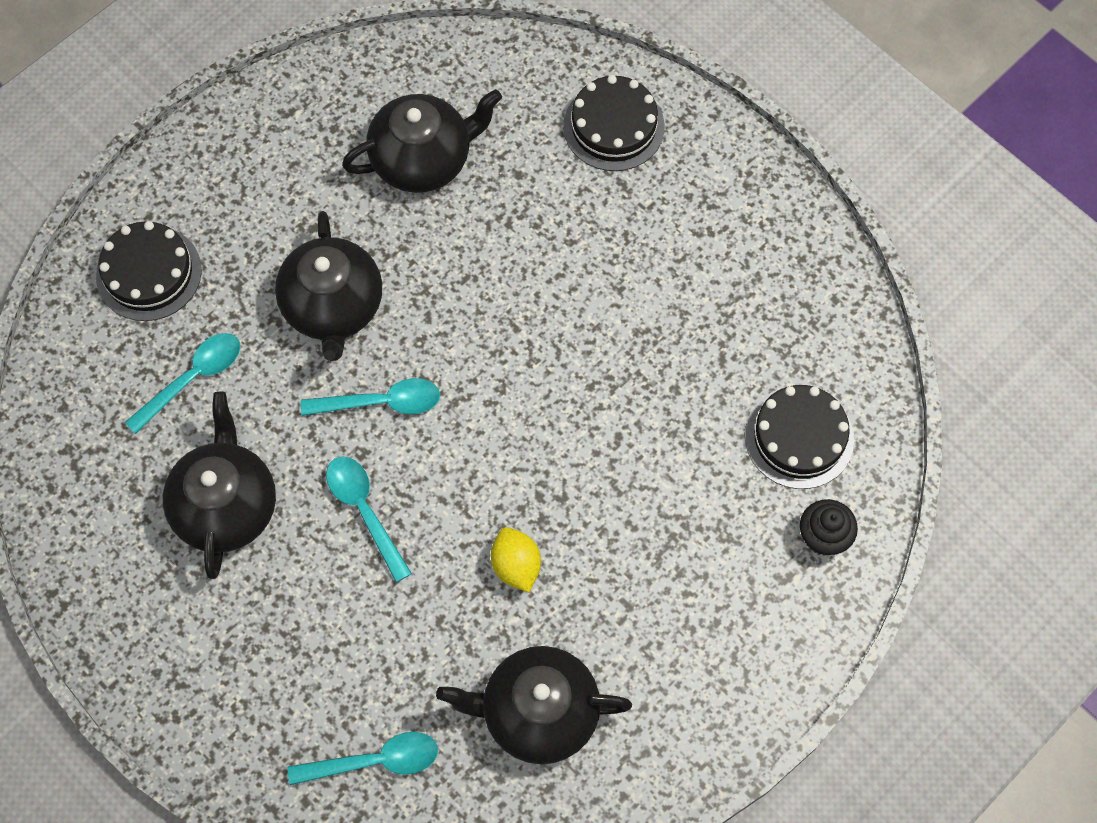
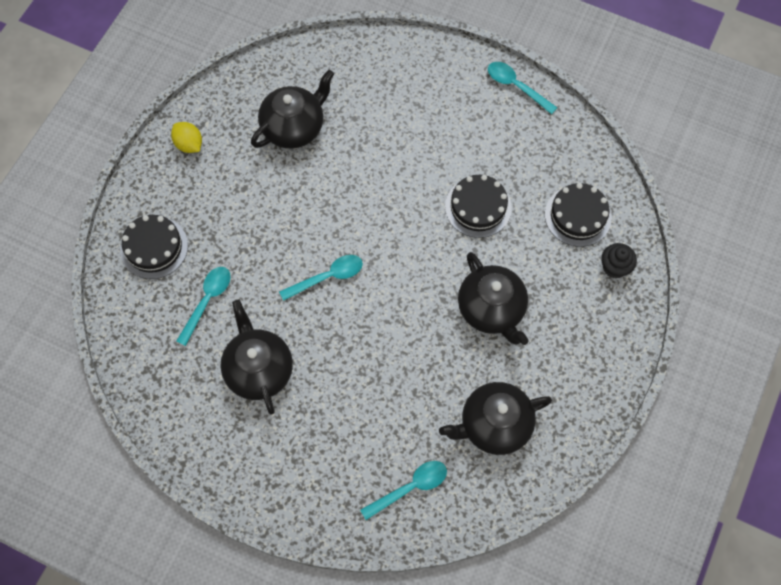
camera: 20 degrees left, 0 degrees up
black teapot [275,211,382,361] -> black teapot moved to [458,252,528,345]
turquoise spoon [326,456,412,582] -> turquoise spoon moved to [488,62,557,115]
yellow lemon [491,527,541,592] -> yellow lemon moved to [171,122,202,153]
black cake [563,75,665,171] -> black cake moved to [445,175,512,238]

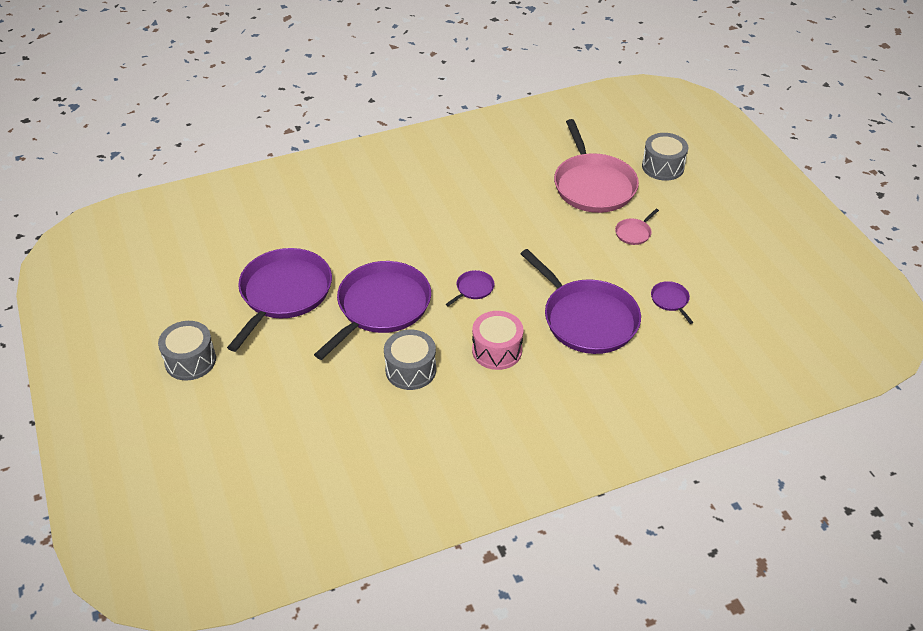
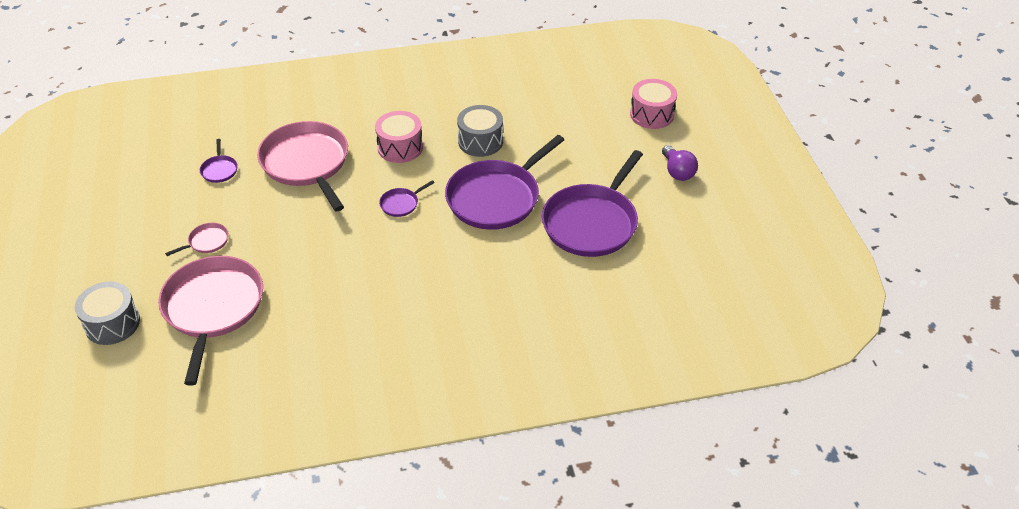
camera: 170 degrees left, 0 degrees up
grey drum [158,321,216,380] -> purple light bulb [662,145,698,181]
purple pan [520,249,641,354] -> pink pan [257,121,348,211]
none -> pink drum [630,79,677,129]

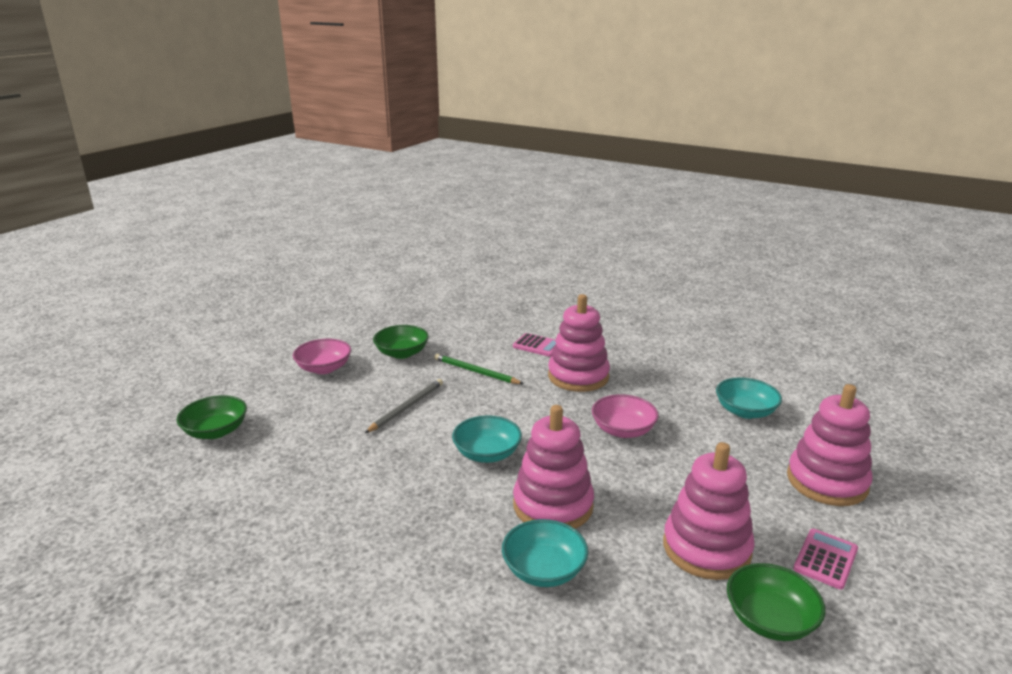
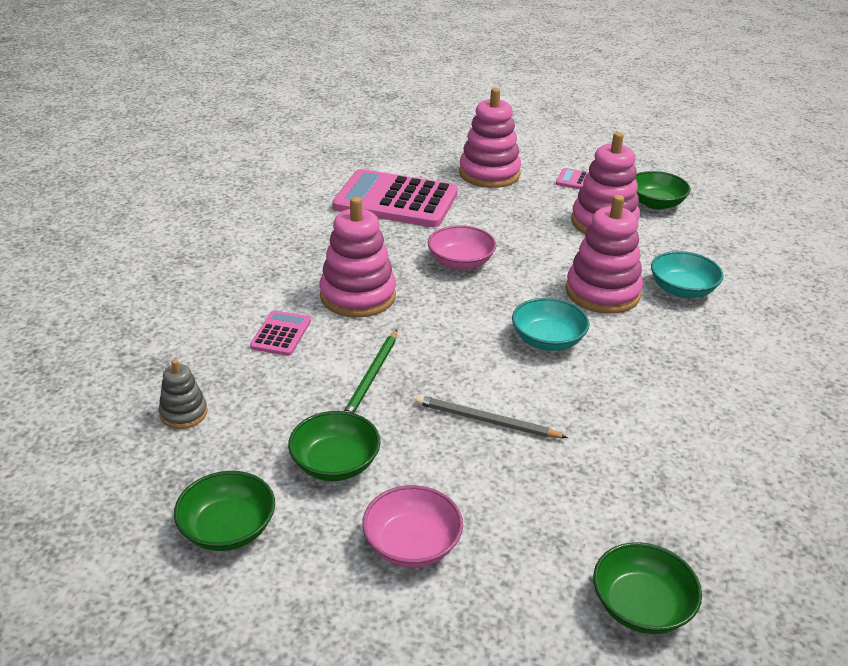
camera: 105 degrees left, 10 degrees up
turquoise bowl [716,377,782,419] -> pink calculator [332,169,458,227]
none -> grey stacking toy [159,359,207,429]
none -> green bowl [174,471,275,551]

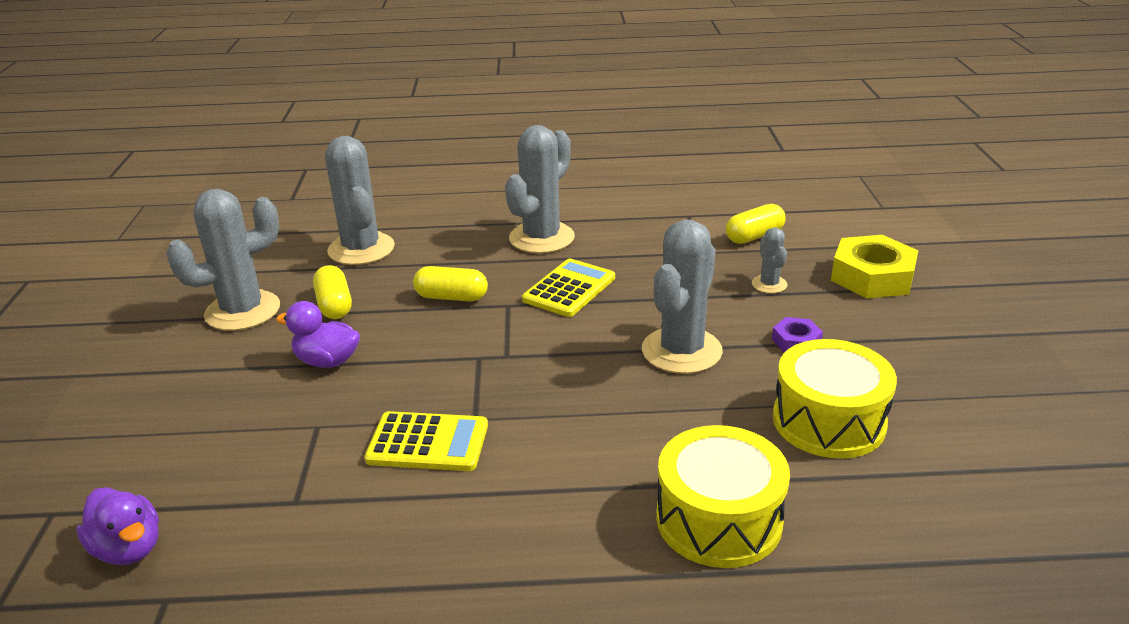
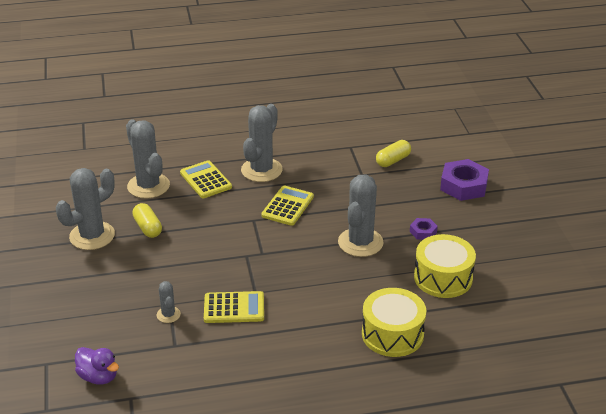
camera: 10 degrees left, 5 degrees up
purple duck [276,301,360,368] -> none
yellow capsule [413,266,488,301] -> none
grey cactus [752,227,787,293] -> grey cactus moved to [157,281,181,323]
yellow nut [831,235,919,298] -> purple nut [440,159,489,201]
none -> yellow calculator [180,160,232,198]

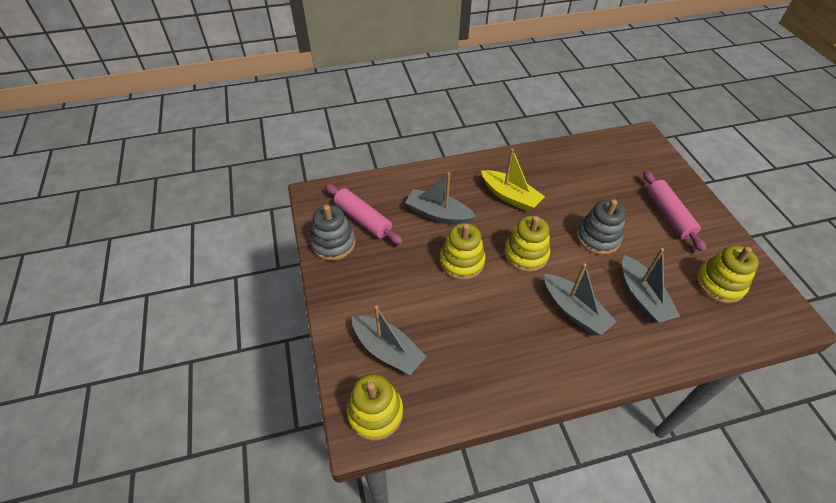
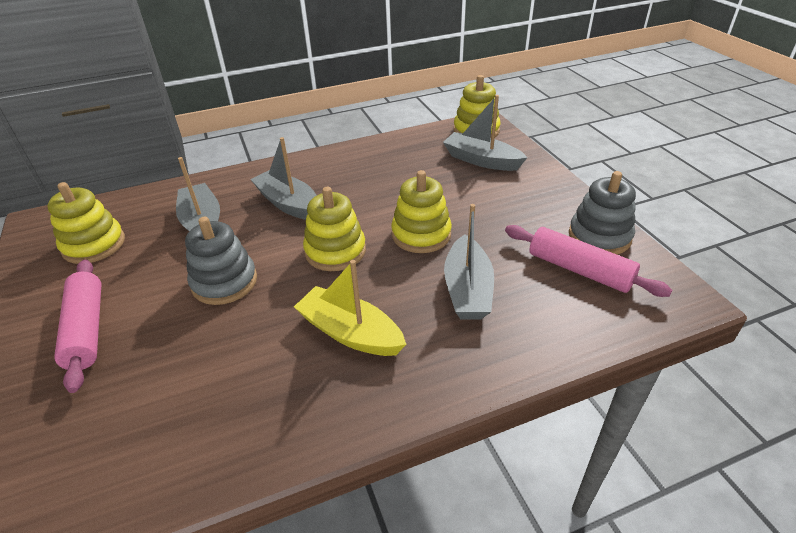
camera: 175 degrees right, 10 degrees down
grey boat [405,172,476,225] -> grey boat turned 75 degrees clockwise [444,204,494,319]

# # # # # # #

Work request> Extract only the lines from the line containing "none -> yellow calculator [180,160,232,198]" through the final line of the records; keep both ends and drop every picture.

Reply to the task>
none -> yellow calculator [180,160,232,198]

camera: 175 degrees right, 10 degrees down
grey boat [405,172,476,225] -> grey boat turned 75 degrees clockwise [444,204,494,319]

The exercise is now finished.